Object tracking records:
BEGIN
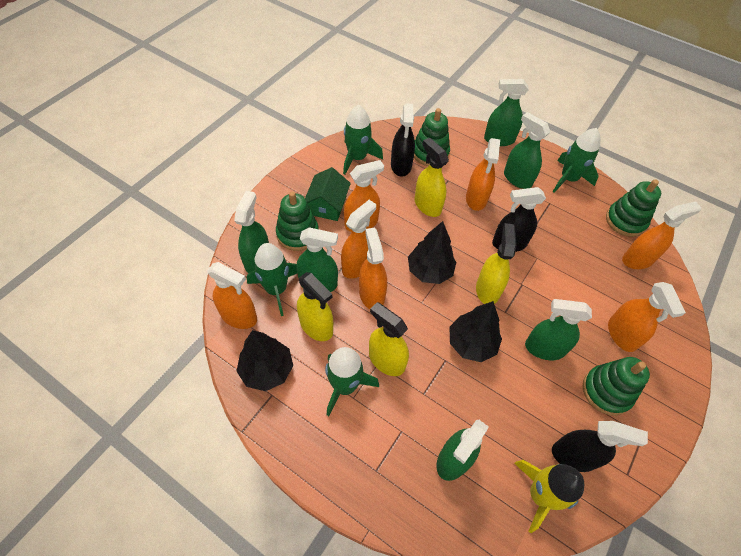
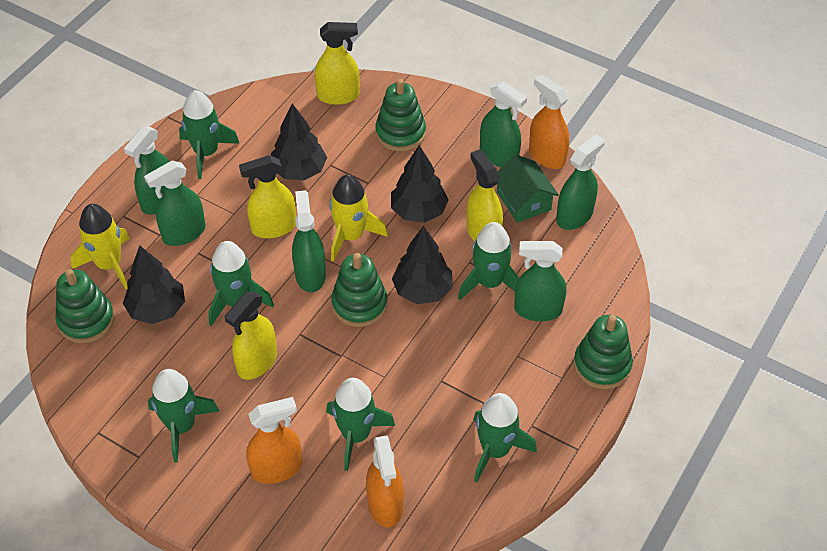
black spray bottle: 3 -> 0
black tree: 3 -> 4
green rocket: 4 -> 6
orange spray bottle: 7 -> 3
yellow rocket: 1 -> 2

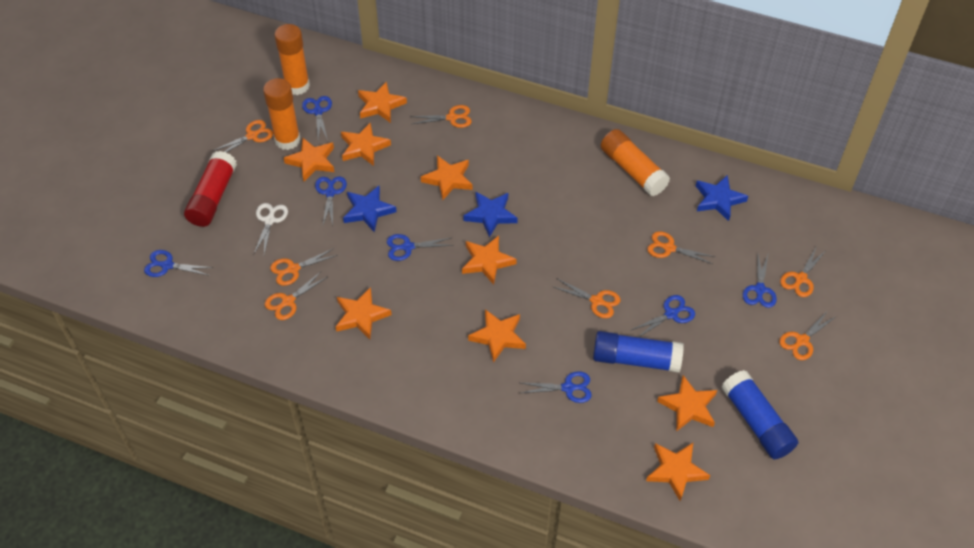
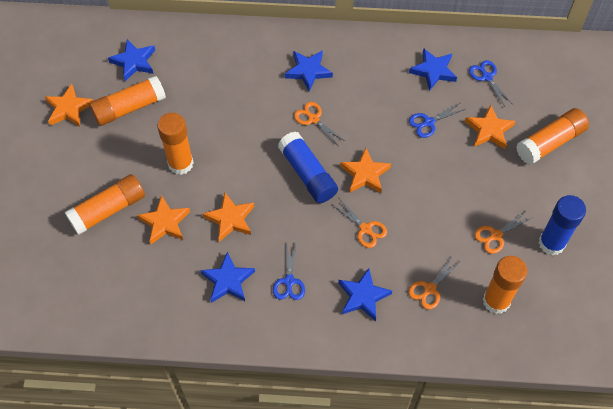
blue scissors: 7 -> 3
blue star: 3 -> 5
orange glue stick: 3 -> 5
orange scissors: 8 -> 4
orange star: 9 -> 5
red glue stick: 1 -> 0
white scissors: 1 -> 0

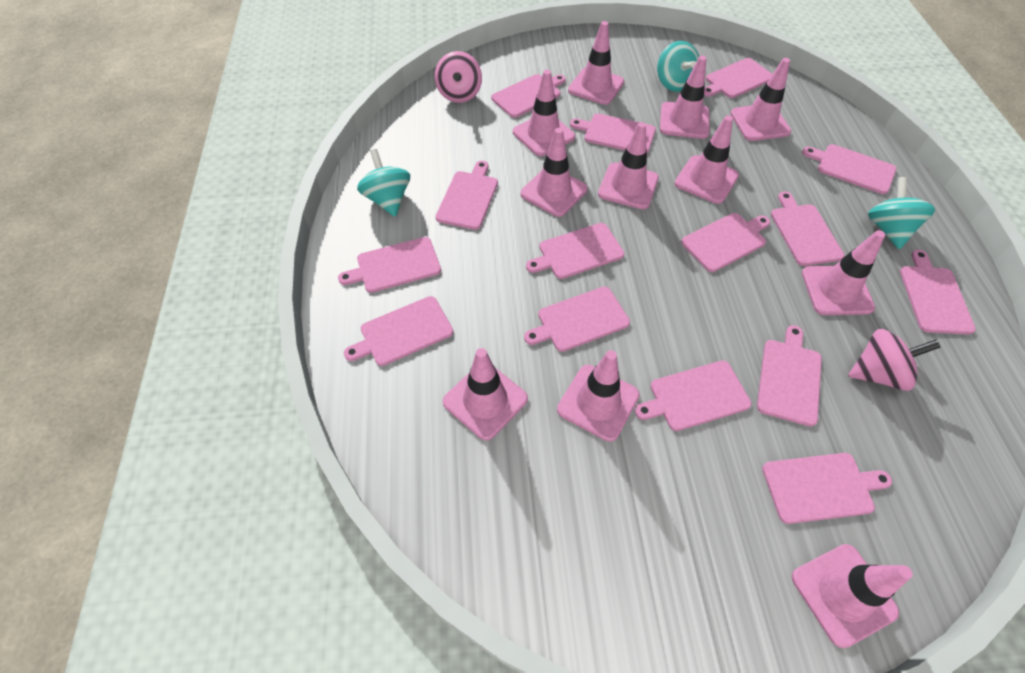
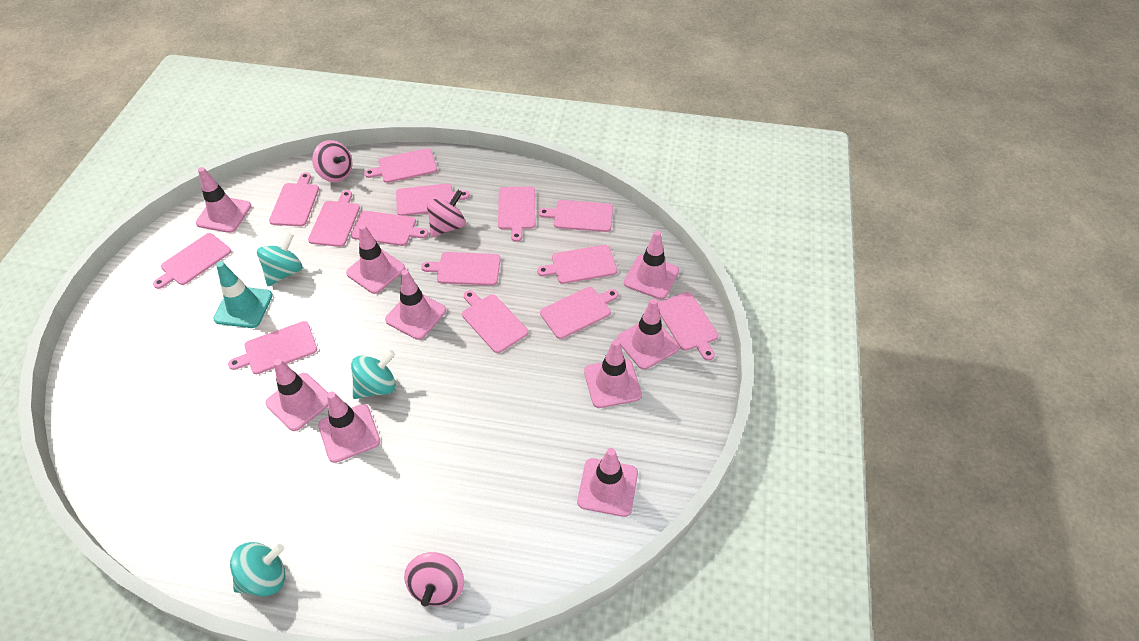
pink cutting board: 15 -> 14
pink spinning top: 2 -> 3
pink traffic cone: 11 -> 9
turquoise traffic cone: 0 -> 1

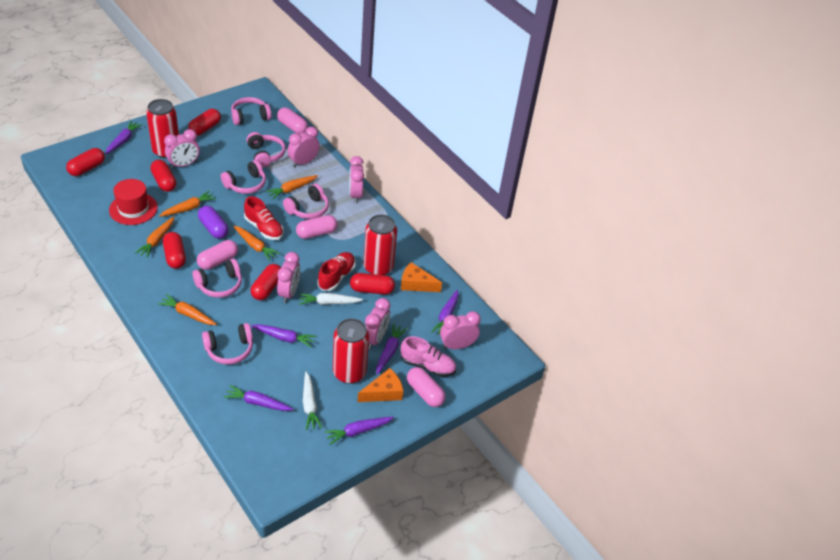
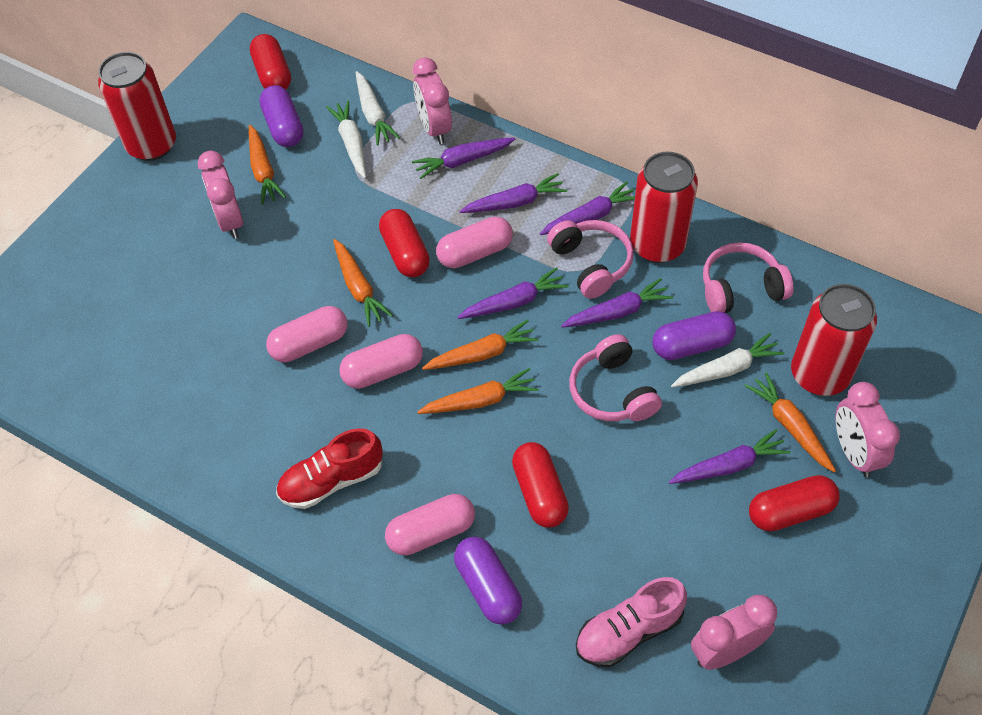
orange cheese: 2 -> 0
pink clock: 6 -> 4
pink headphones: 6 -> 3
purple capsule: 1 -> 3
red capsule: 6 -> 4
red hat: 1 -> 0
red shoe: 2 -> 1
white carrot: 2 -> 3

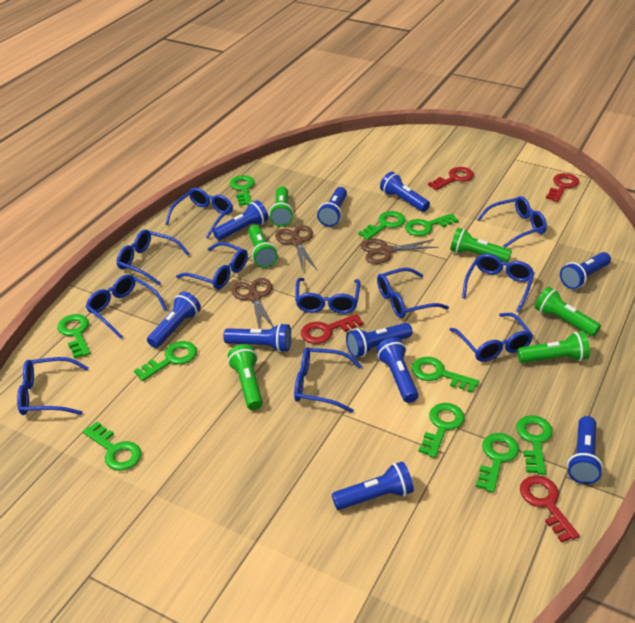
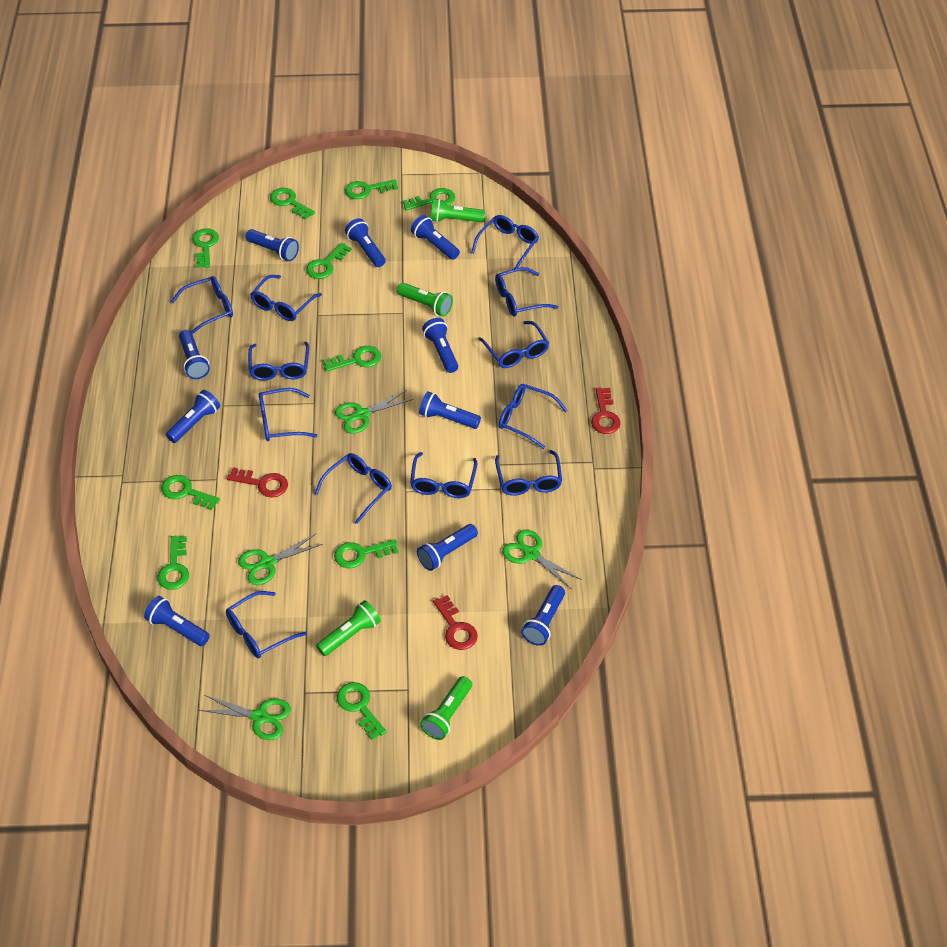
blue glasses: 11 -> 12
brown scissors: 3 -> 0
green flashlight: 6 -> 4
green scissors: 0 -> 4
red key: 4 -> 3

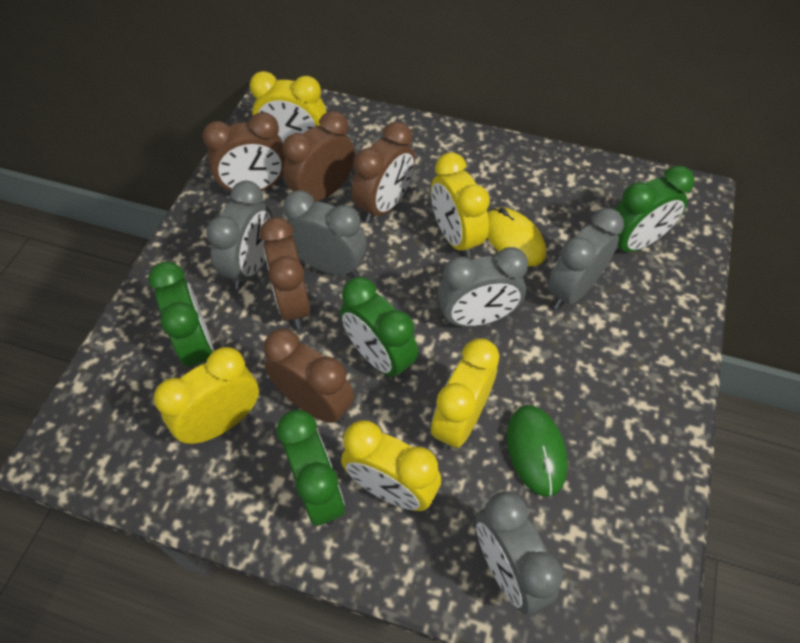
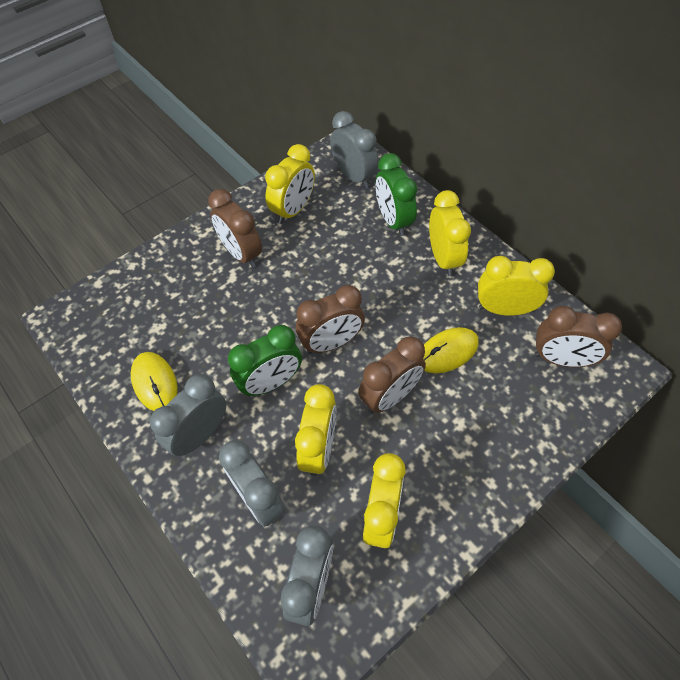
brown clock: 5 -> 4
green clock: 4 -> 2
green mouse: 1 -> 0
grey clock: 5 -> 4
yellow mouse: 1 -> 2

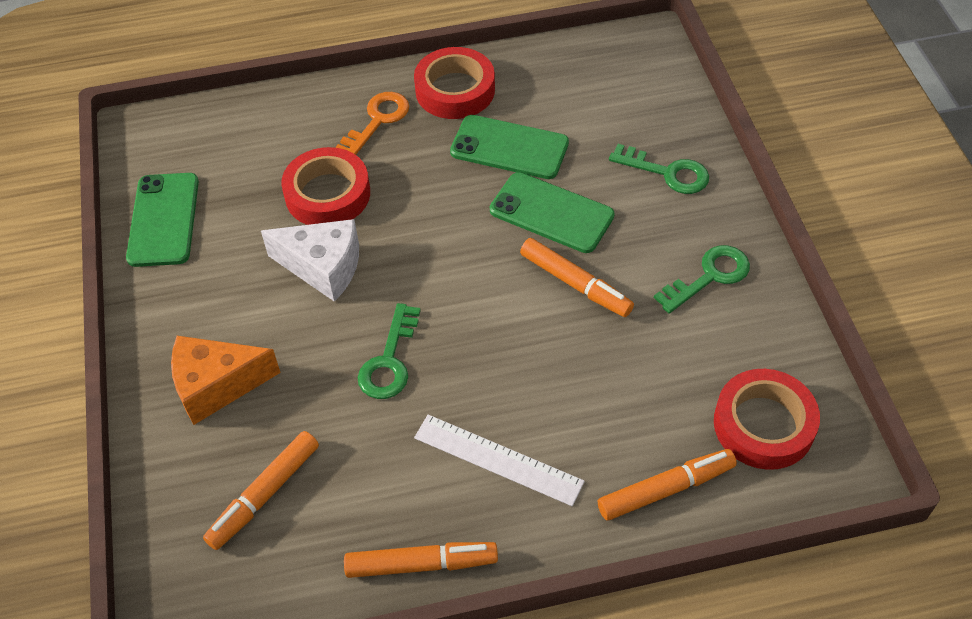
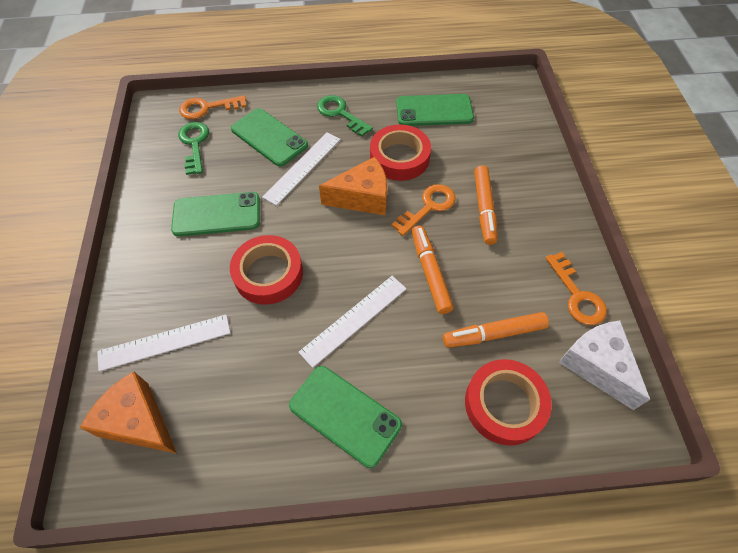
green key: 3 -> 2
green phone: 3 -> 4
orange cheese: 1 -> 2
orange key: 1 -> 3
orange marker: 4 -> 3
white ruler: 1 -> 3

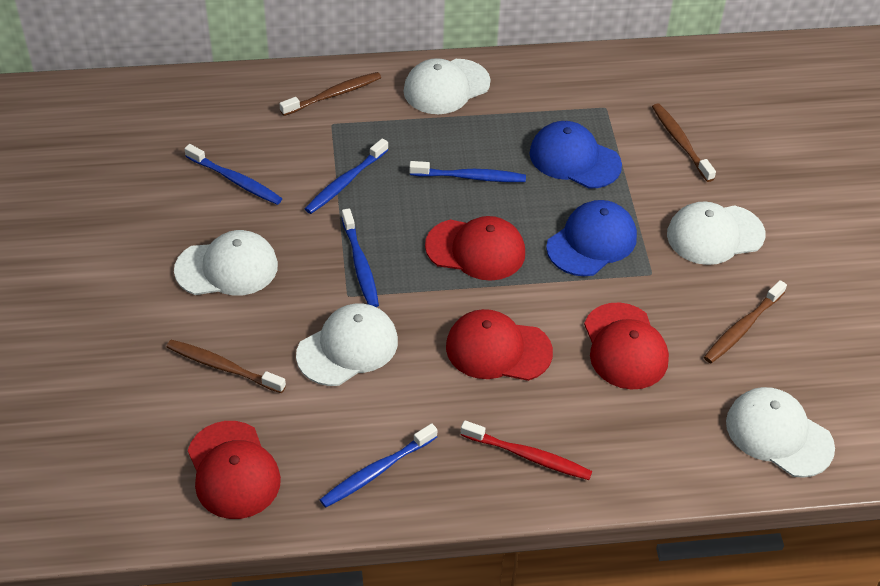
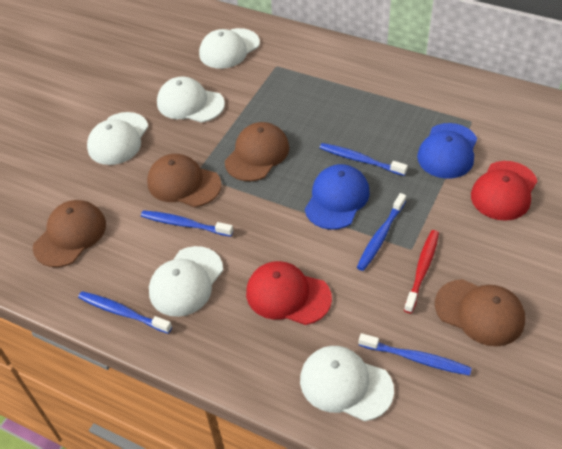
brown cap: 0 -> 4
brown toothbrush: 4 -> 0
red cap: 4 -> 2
END
Exercise aim :: Filter the entries above down to the lines containing the word "traffic".

Exercise output ::
pink traffic cone: 11 -> 9
turquoise traffic cone: 0 -> 1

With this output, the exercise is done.